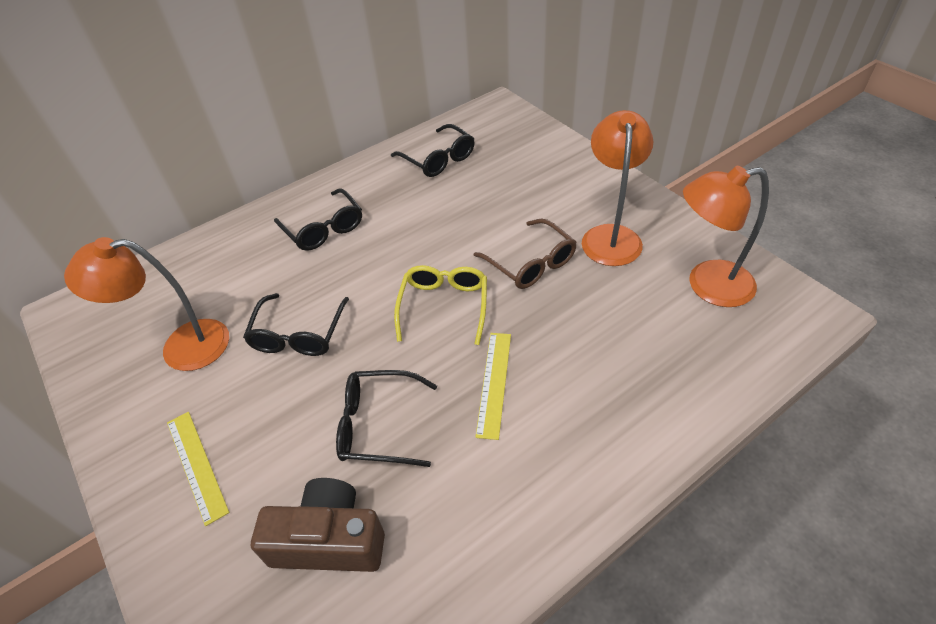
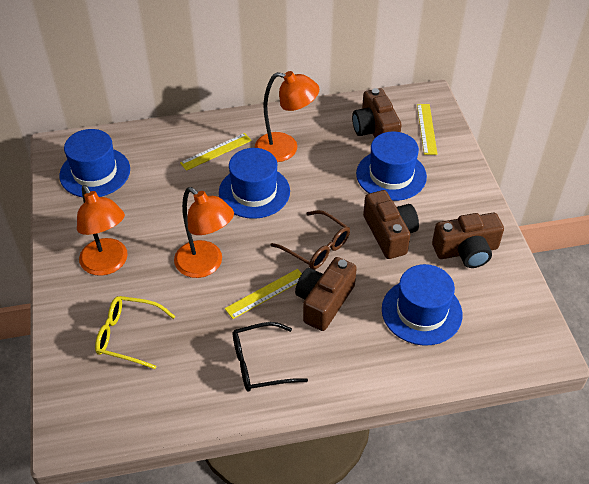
black glasses: 4 -> 1
blue hat: 0 -> 4
brown camera: 1 -> 4
yellow ruler: 2 -> 3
= = = = = = =
■ Exercise description ■
Pictures are to be omitted; otherwise, write out the data exactly as it appears.

■ Problem solution ■
black glasses: 4 -> 1
blue hat: 0 -> 4
brown camera: 1 -> 4
yellow ruler: 2 -> 3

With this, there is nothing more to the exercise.